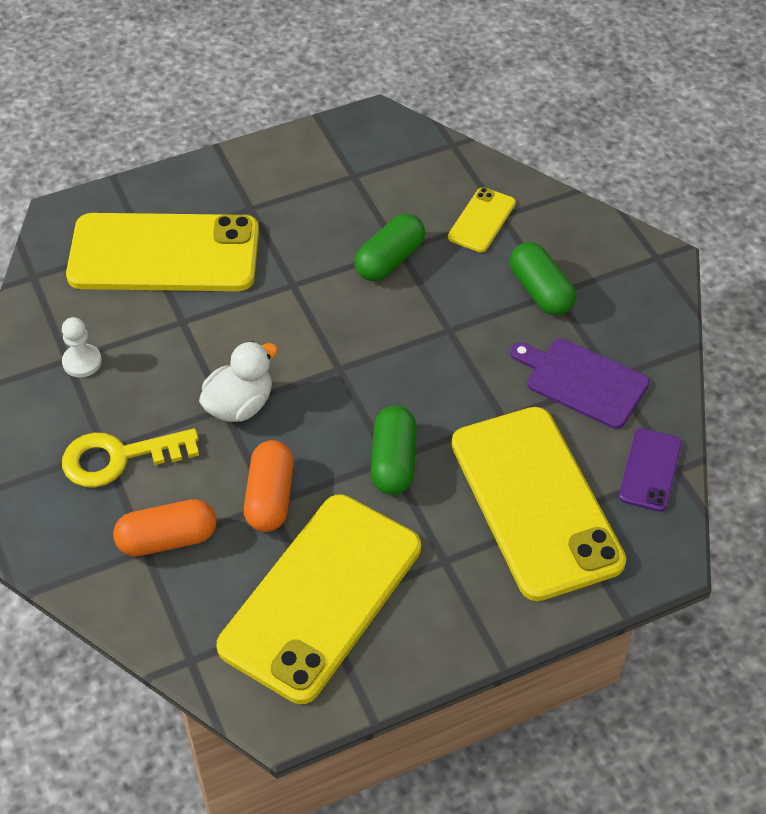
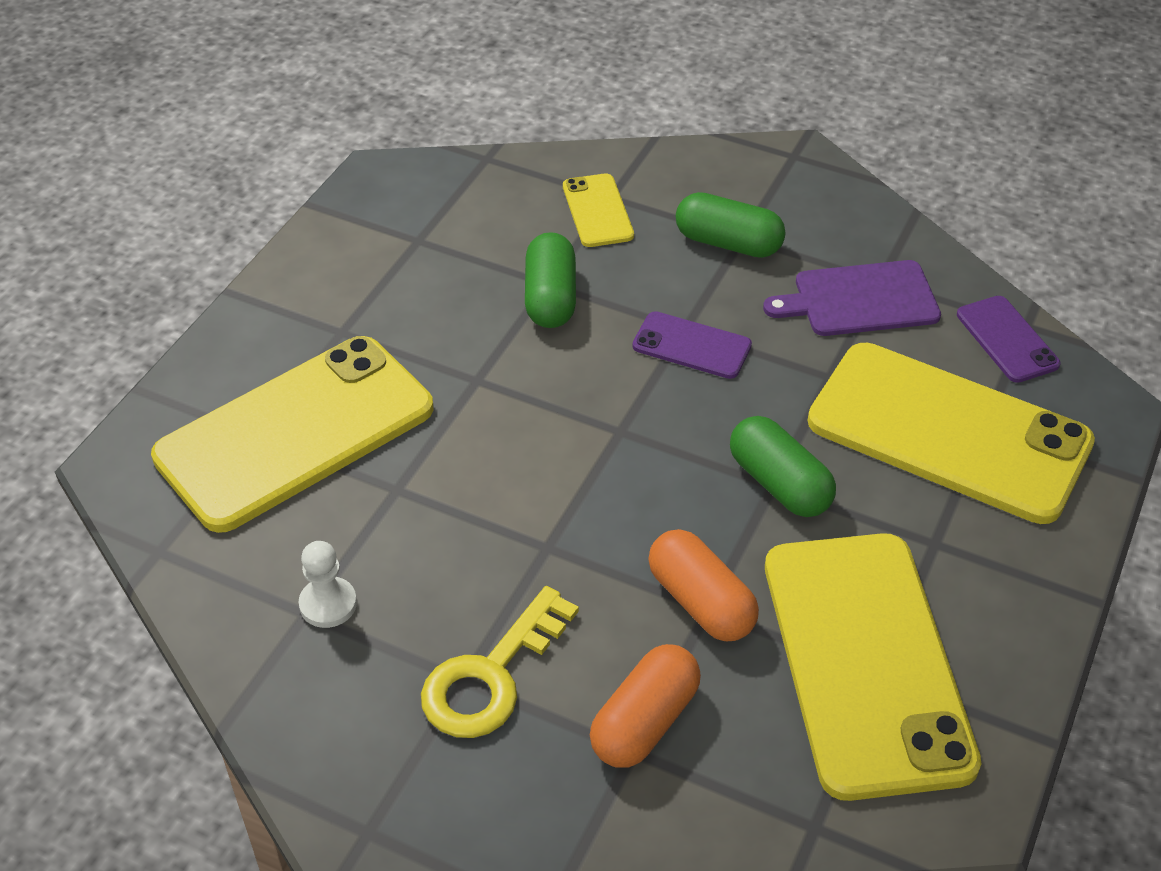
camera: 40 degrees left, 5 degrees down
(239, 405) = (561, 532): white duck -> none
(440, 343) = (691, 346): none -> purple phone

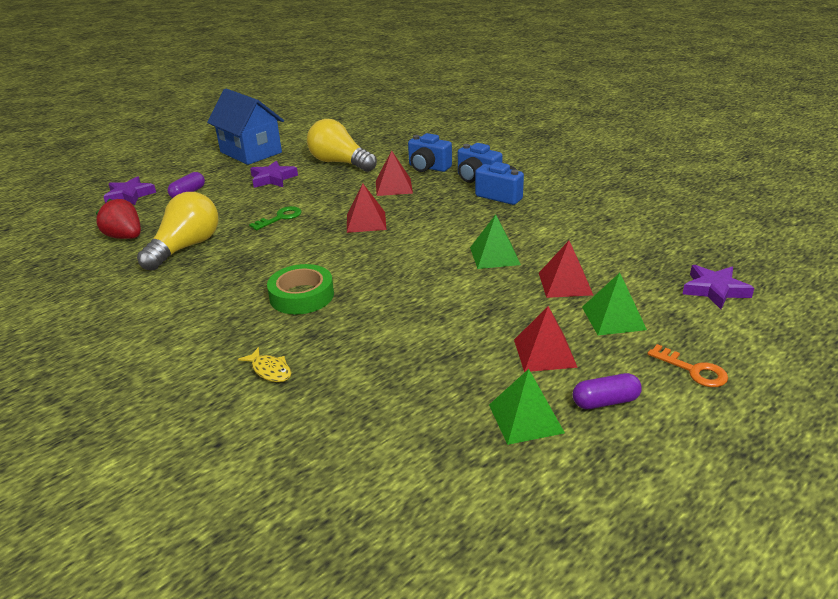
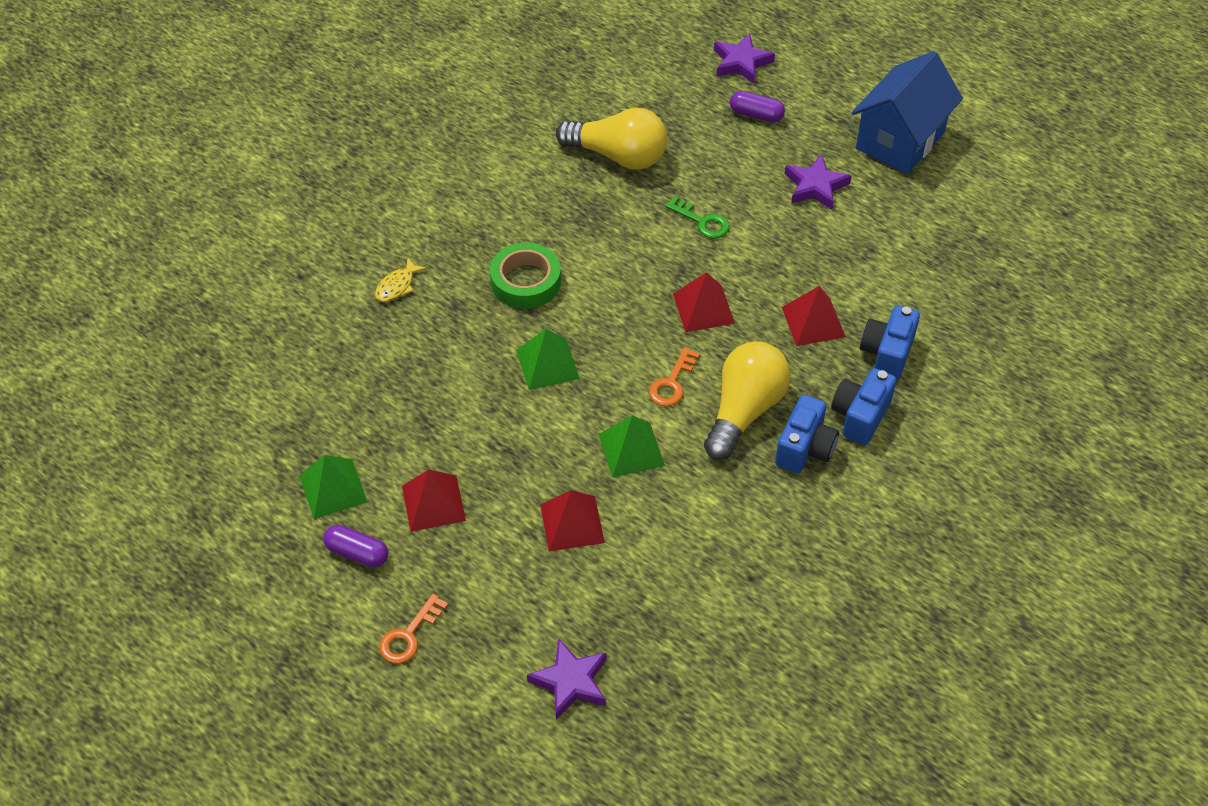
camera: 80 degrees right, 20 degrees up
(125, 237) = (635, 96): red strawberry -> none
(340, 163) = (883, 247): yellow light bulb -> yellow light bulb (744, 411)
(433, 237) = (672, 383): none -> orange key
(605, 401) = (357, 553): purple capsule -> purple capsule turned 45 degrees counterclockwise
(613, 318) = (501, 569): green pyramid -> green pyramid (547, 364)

==================================================

[Activity]: The reply should contain all of the data above, word for word, with no pictures.

[Finished task]:
camera: 40 degrees left, 5 degrees down
(239, 405) = (561, 532): white duck -> none
(440, 343) = (691, 346): none -> purple phone

camera: 80 degrees right, 20 degrees up
(125, 237) = (635, 96): red strawberry -> none
(340, 163) = (883, 247): yellow light bulb -> yellow light bulb (744, 411)
(433, 237) = (672, 383): none -> orange key
(605, 401) = (357, 553): purple capsule -> purple capsule turned 45 degrees counterclockwise
(613, 318) = (501, 569): green pyramid -> green pyramid (547, 364)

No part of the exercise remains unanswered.